Work to complete
Find the line that contains "D6: LED green". Restate it and each following line exactly, through the end of the records.

== Available data

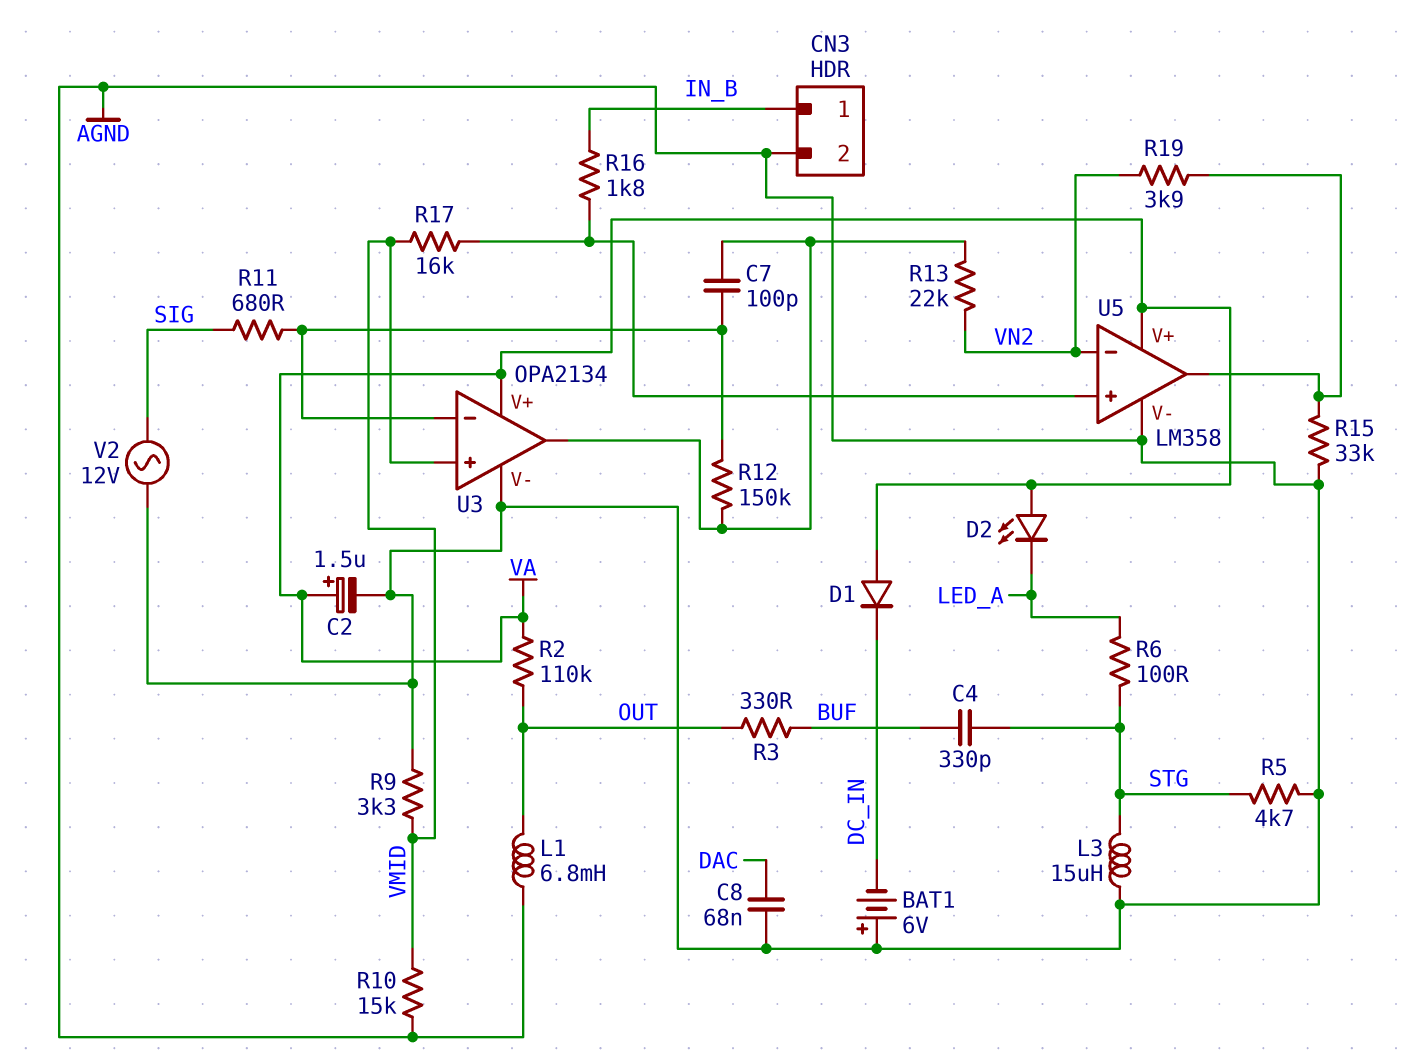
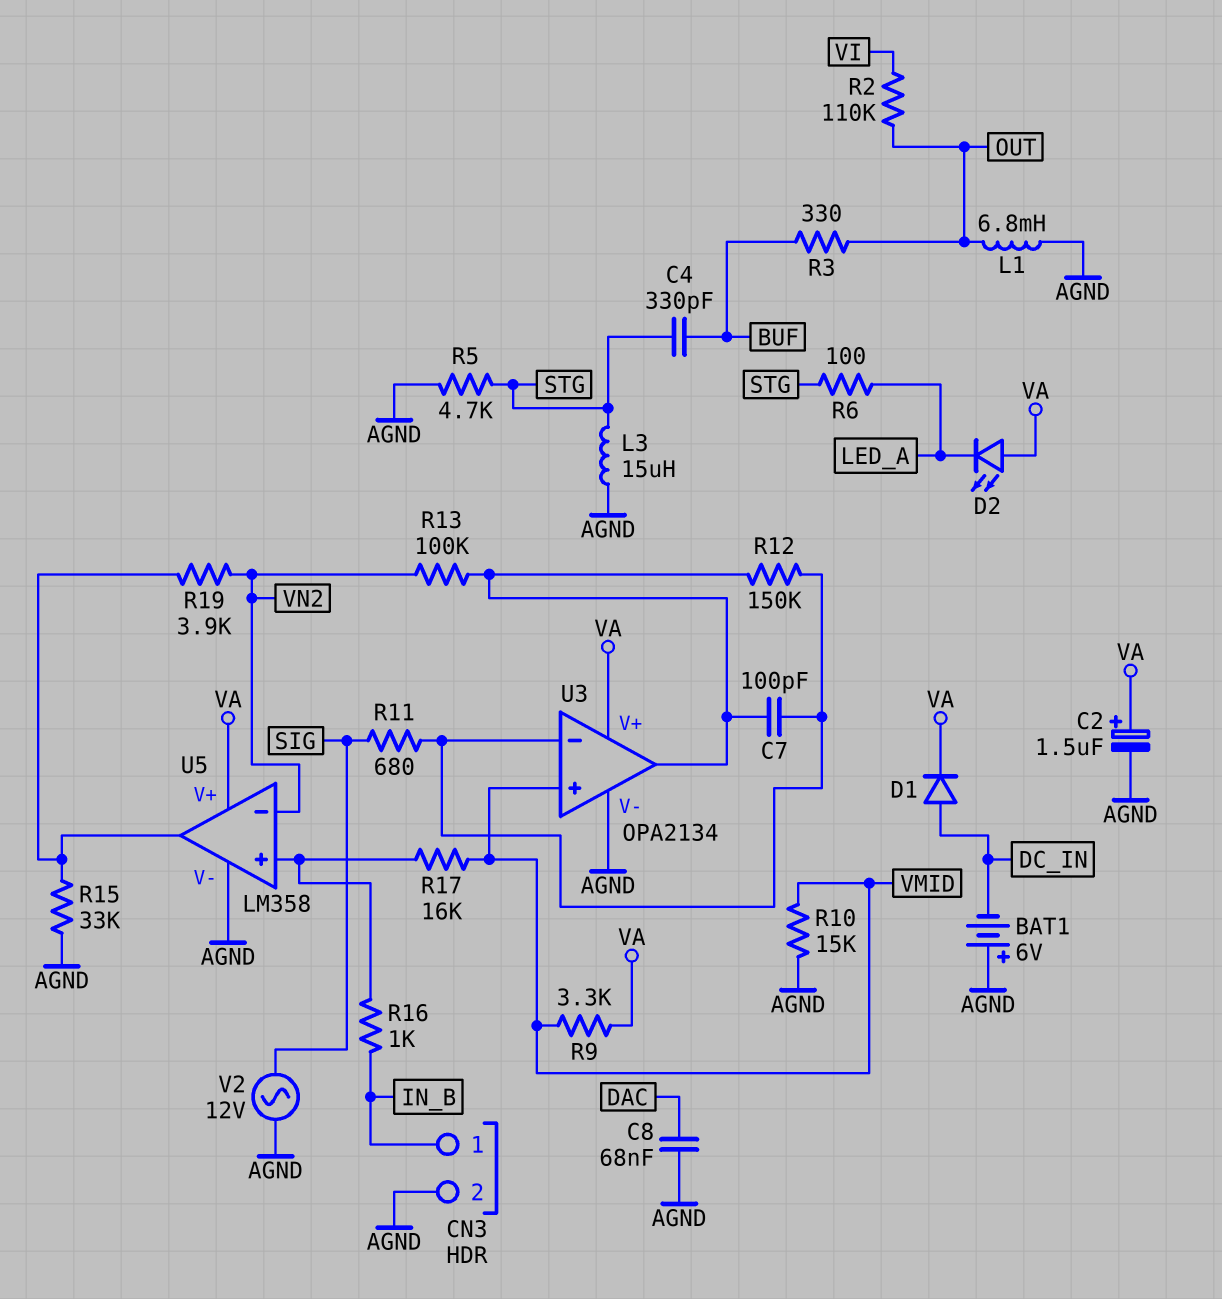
D1: diode (A VA, K DC_IN) -> diode (A DC_IN, K VA)
R2: 110k (OUT, VA) -> 110k (OUT, VI)
R9: 3.3k (AGND, VMID) -> 3.3k (VA, VMID)
R13: 22k (U3/out, VN2) -> 100k (U3/out, VN2)
R16: 1.8k (IN_B, U5/in+) -> 1k (IN_B, U5/in+)

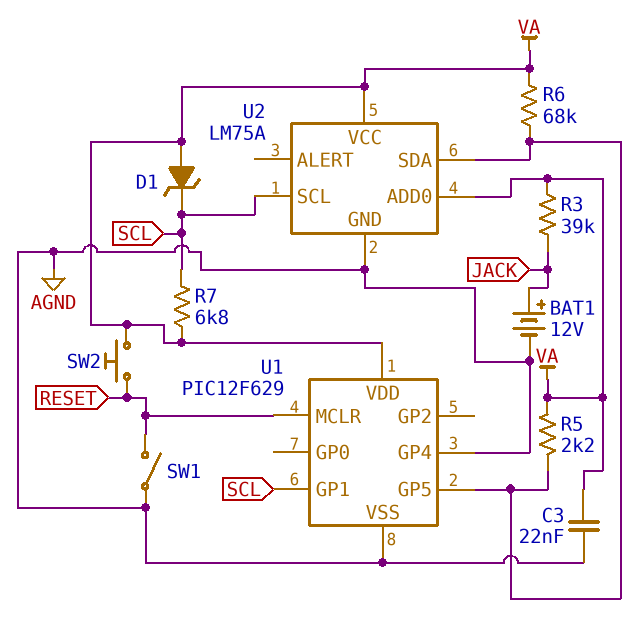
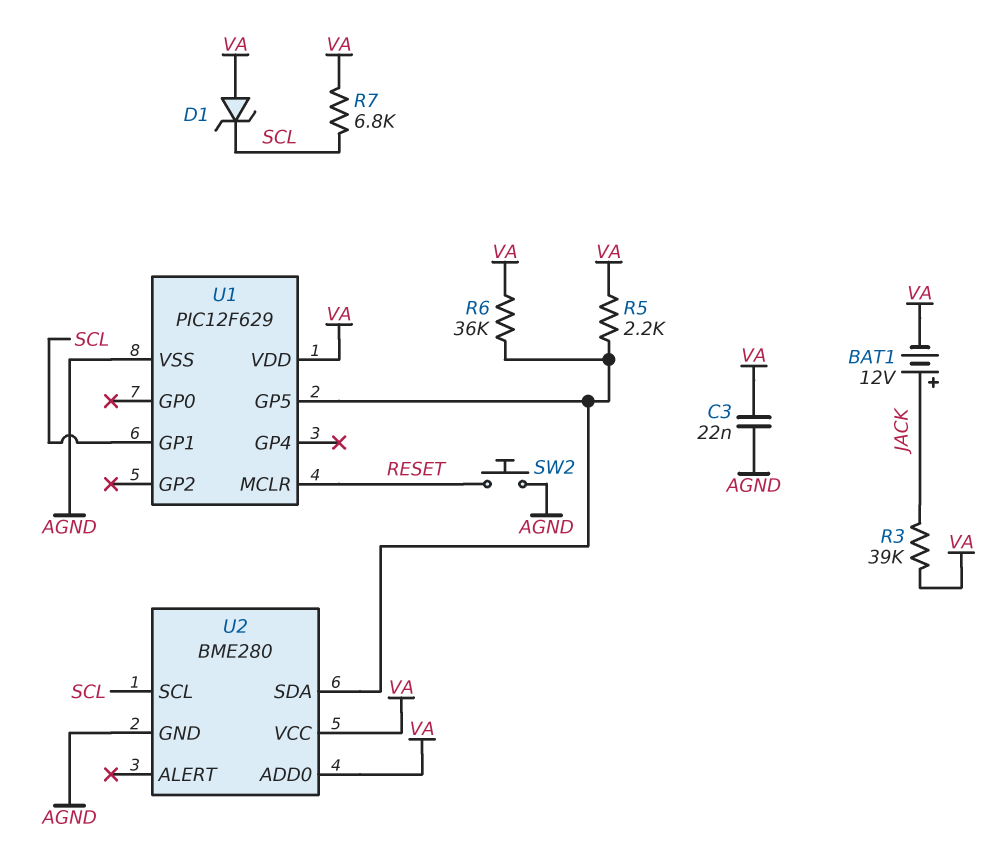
BAT1: 12V (plus JACK, minus AGND) -> 12V (plus JACK, minus VA)
R6: 68k (U1/GP5, VA) -> 36k (U1/GP5, VA)
SW1: switch (AGND, RESET) -> none
SW2: button (RESET, VA) -> button (AGND, RESET)
U1 pin GP4: AGND -> none
U2: LM75A -> BME280

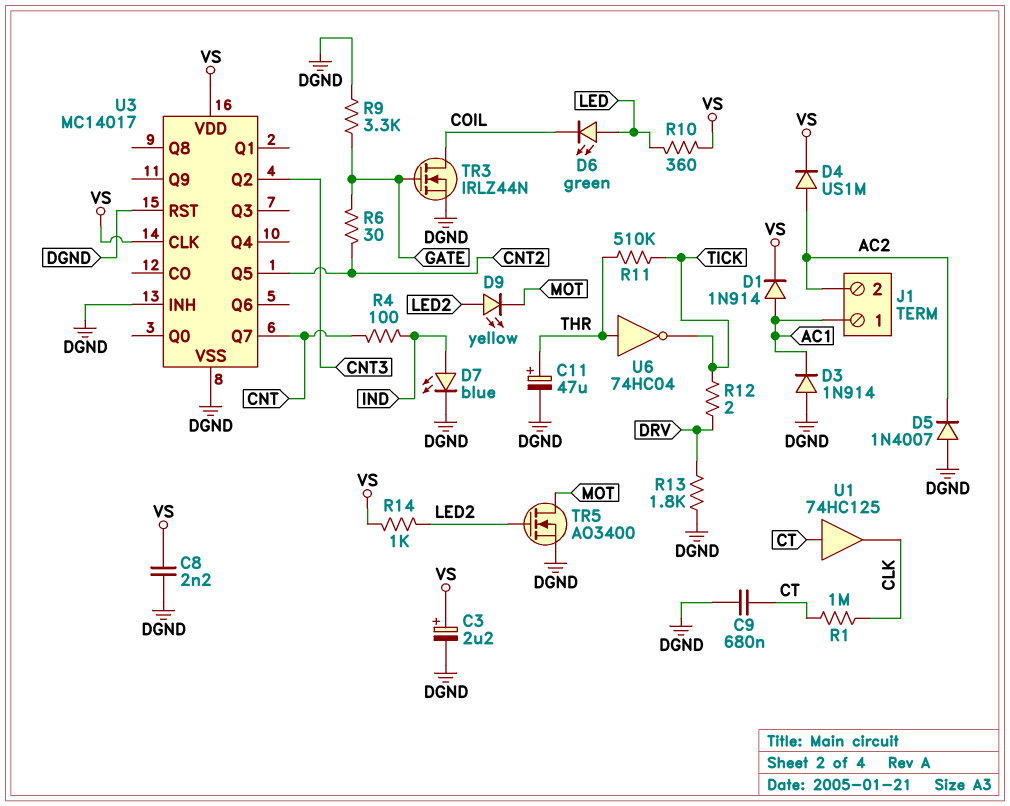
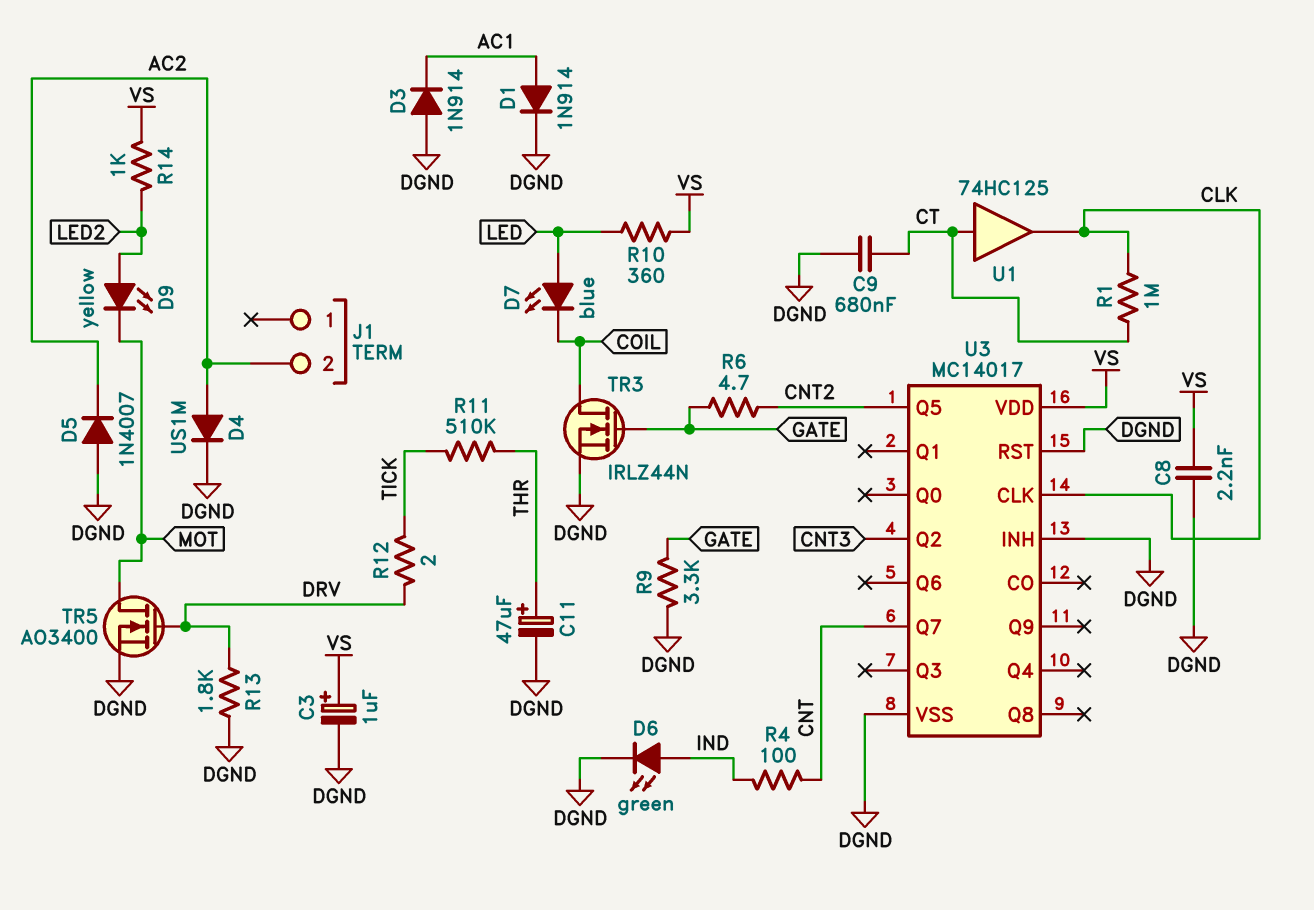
C3: 2.2uF (plus VS, minus DGND) -> 1uF (plus VS, minus DGND)
D1: diode 1N914 (A AC1, K VS) -> diode 1N914 (A AC1, K DGND)
D4: diode US1M (A AC2, K VS) -> diode US1M (A AC2, K DGND)
D6: LED green (A LED, K COIL) -> LED green (A IND, K DGND)
D7: LED blue (A IND, K DGND) -> LED blue (A LED, K COIL)
J1 pin 1: AC1 -> none
R6: 30 (CNT2, GATE) -> 4.7 (CNT2, GATE)
TR5: NMOS AO3400 (G LED2, D MOT, S DGND) -> NMOS AO3400 (G DRV, D MOT, S DGND)
U3 pin CLK: VS -> CLK
U6: NOT 74HC04 (in THR, out TICK) -> none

====

Task answer
D6: LED green (A LED, K COIL) -> LED green (A IND, K DGND)
D7: LED blue (A IND, K DGND) -> LED blue (A LED, K COIL)
J1 pin 1: AC1 -> none
R6: 30 (CNT2, GATE) -> 4.7 (CNT2, GATE)
TR5: NMOS AO3400 (G LED2, D MOT, S DGND) -> NMOS AO3400 (G DRV, D MOT, S DGND)
U3 pin CLK: VS -> CLK
U6: NOT 74HC04 (in THR, out TICK) -> none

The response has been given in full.